### RECORDS PROVIDED
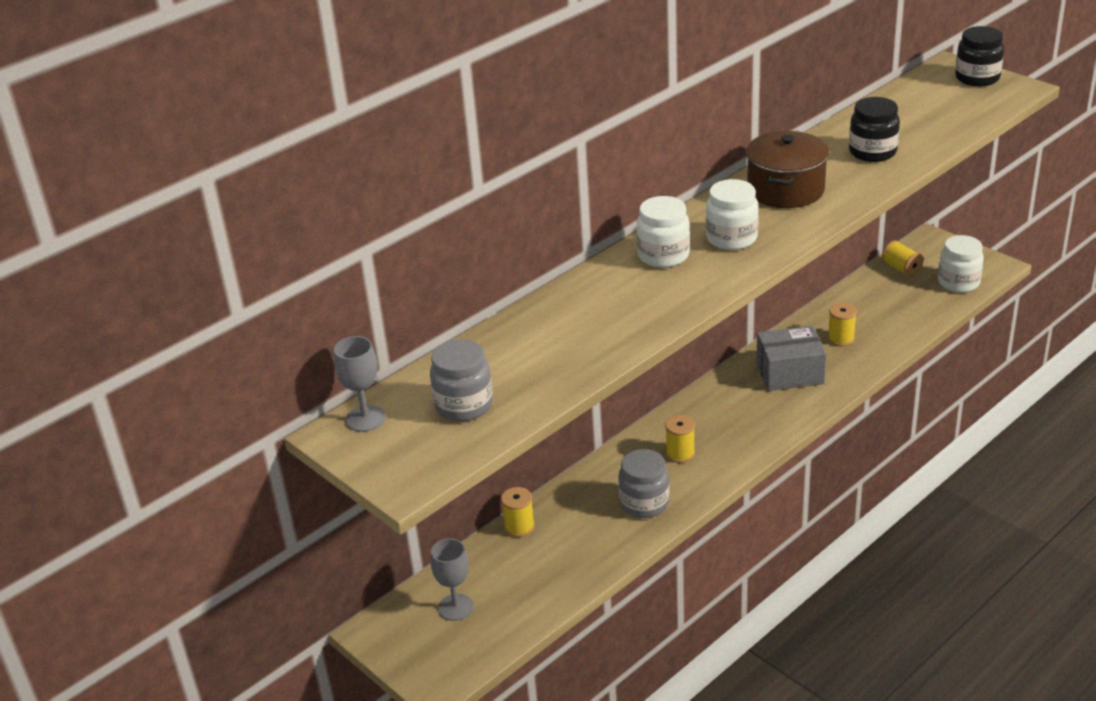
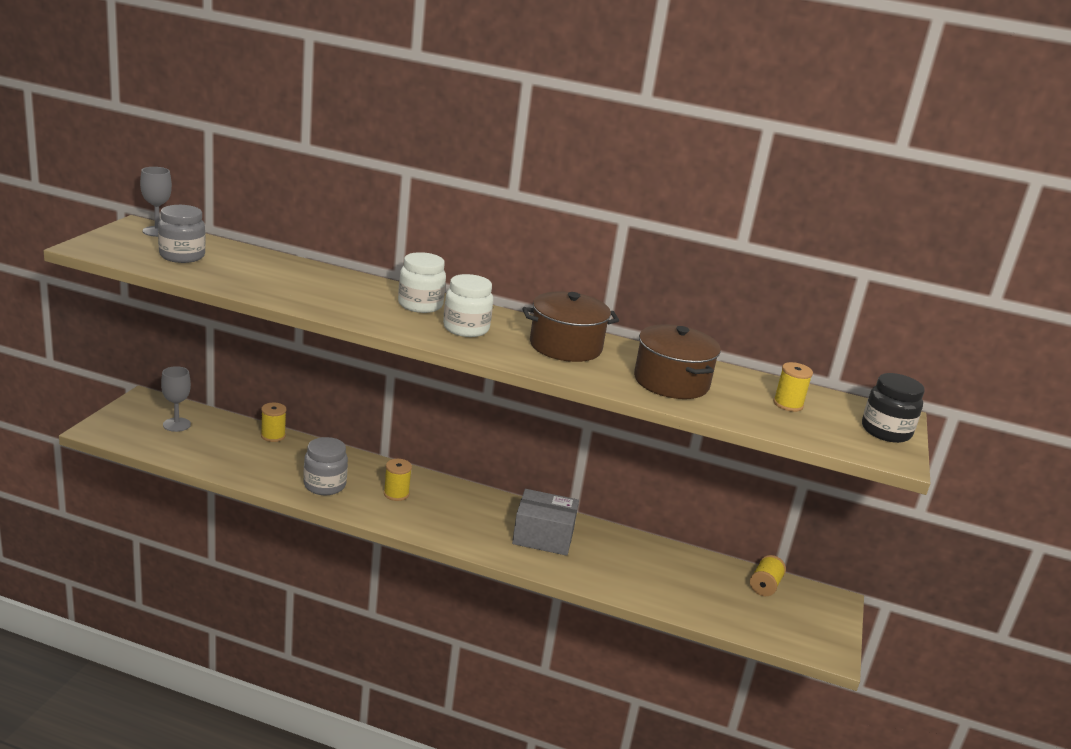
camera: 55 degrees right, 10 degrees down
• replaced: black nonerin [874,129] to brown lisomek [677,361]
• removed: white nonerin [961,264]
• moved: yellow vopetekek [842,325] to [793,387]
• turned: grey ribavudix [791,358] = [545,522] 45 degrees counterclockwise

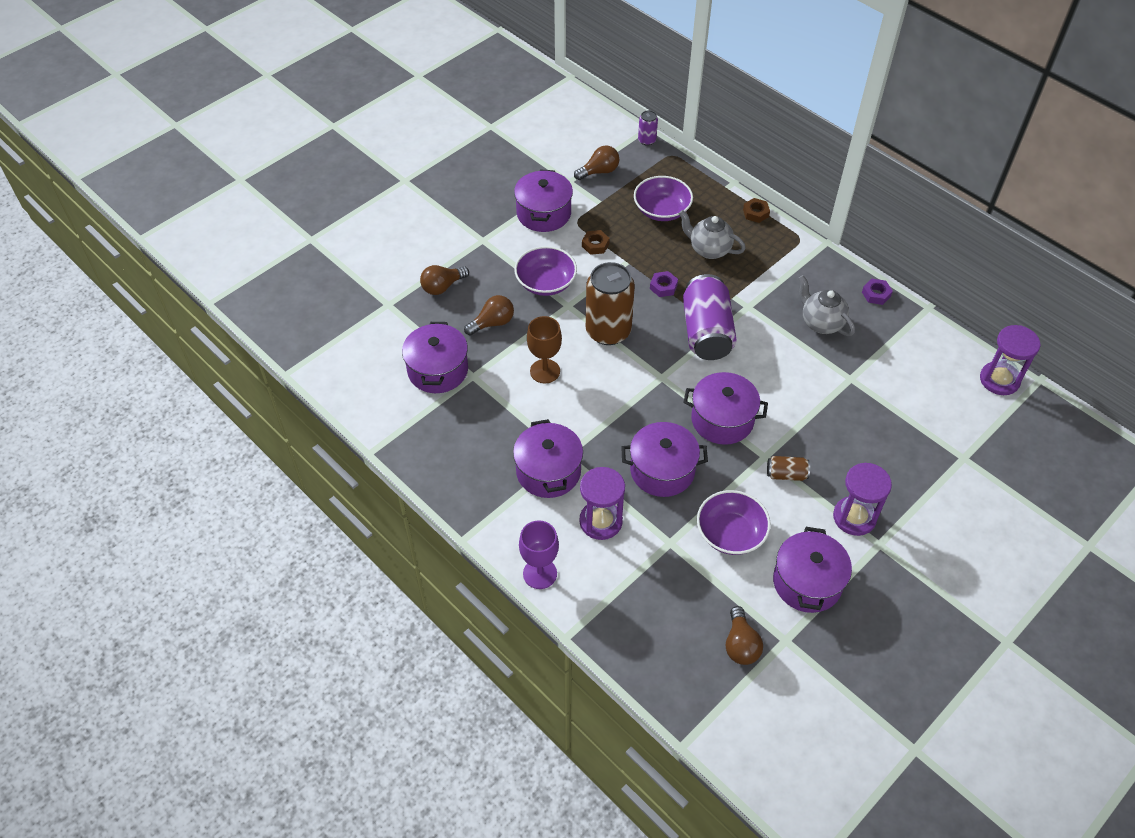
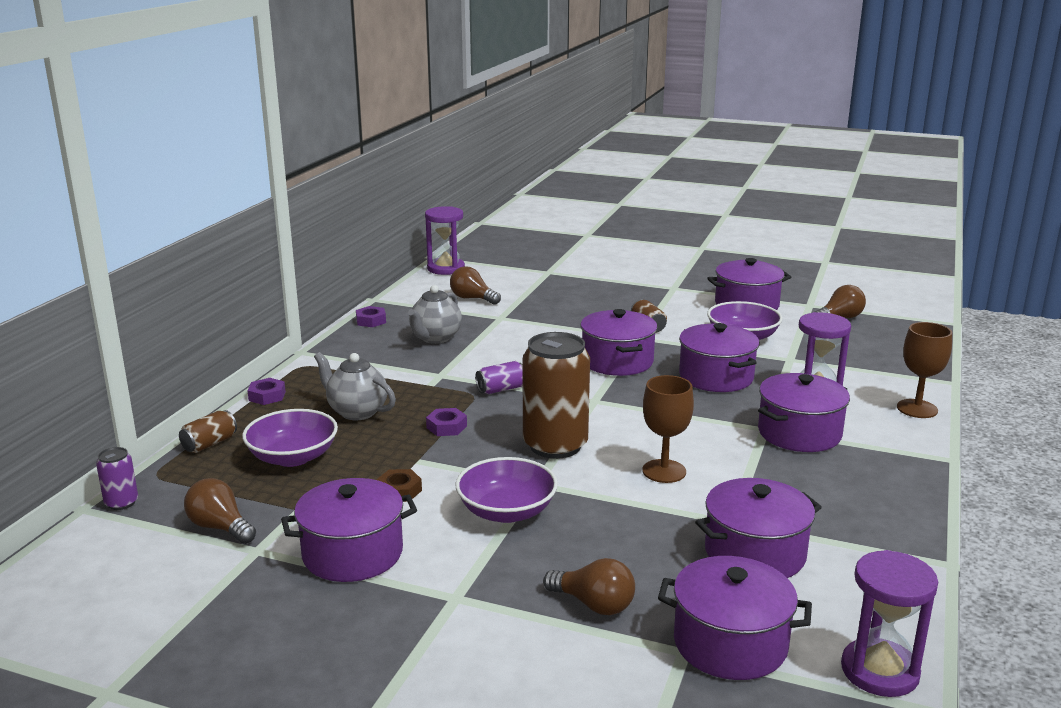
camera: 115 degrees left, 30 degrees down
• recoloured: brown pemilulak [756,210] to purple pemilulak [266,391]
• turned: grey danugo [712,234] = [355,386] 120 degrees clockwise
• resized:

### EXERCISE DESCRIPTION
Once the pictures are removed, output the entries above exactly as given.

### ANSWER
camera: 55 degrees right, 10 degrees down
• replaced: black nonerin [874,129] to brown lisomek [677,361]
• removed: white nonerin [961,264]
• moved: yellow vopetekek [842,325] to [793,387]
• turned: grey ribavudix [791,358] = [545,522] 45 degrees counterclockwise

camera: 115 degrees left, 30 degrees down
• recoloured: brown pemilulak [756,210] to purple pemilulak [266,391]
• turned: grey danugo [712,234] = [355,386] 120 degrees clockwise
• resized:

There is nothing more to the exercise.